What the exercise asks :: Starting with the line that includes "none -> red brick C9:C10 level 1", write out every remaining line of the records below exactly as it appears, leaving out any images.

Spatial object tracking data
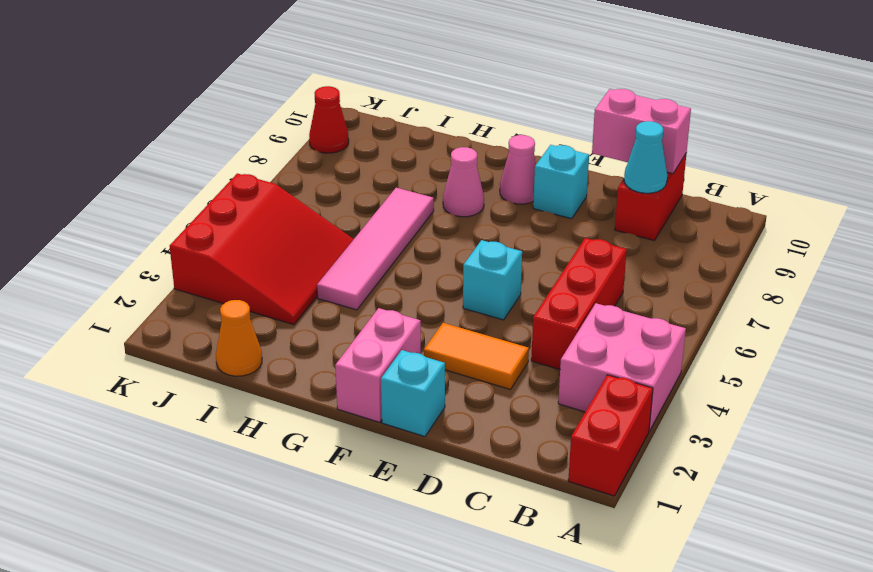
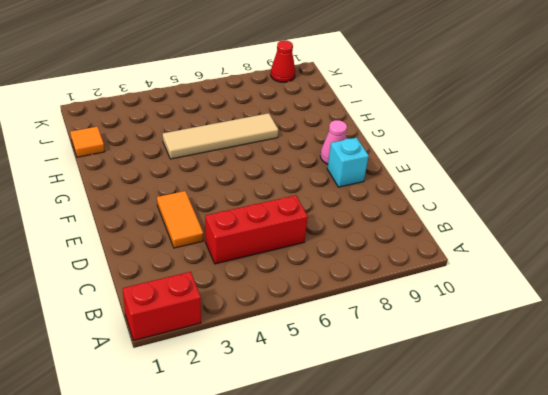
tan tile H4:H7 level 1 -> pink tile H4:H7 level 1
orange tile I1 level 1 -> orange cone I1 level 1
none -> pink brick A3:B4 level 1
none -> red brick C9:C10 level 1
none -> cyan brick E1 level 1

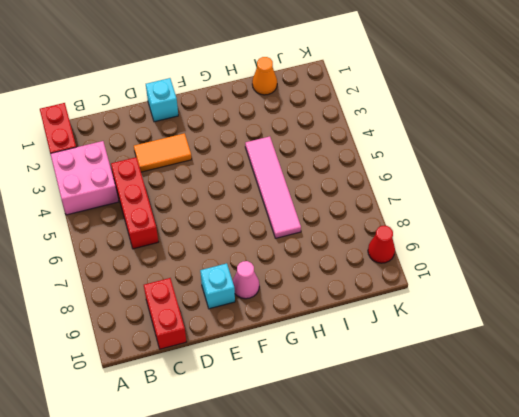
none -> cyan brick E5 level 1
none -> pink brick F1:F2 level 1
none -> pink cone G8 level 1

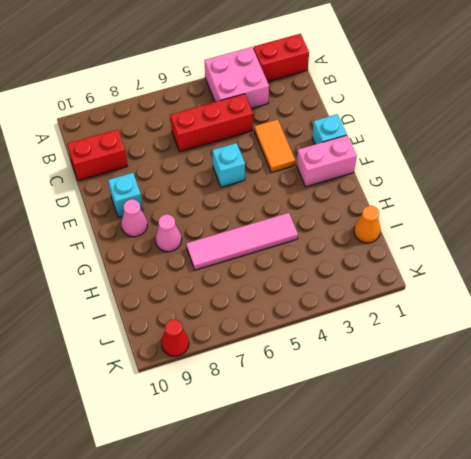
none -> red slope I3:K5 level 1 top K
none -> cyan cone C9 level 2
none -> pink brick C10:D10 level 2

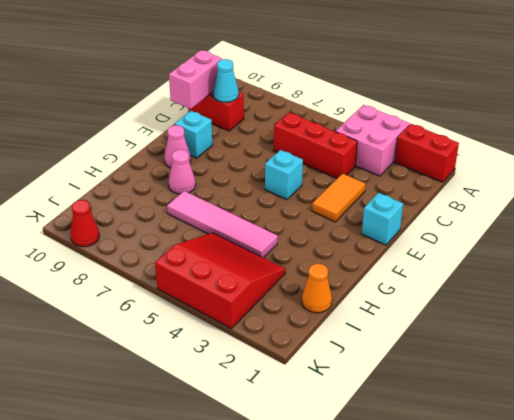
none -> pink brick F1:F2 level 1

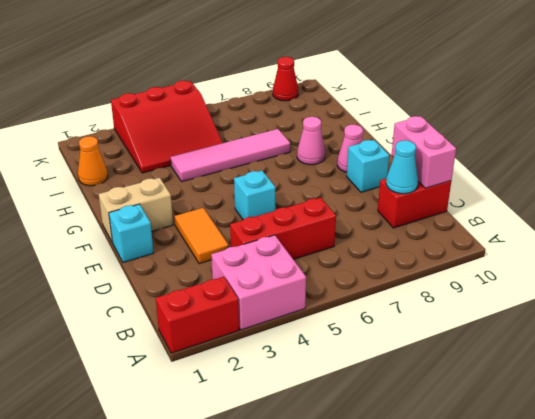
tan brick F1:F2 level 1 -> pink brick F1:F2 level 1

Written response ::
none -> red brick C9:C10 level 1
none -> cyan brick E1 level 1

none -> cyan brick E5 level 1
none -> pink brick F1:F2 level 1
none -> pink cone G8 level 1

none -> red slope I3:K5 level 1 top K
none -> cyan cone C9 level 2
none -> pink brick C10:D10 level 2

none -> pink brick F1:F2 level 1

tan brick F1:F2 level 1 -> pink brick F1:F2 level 1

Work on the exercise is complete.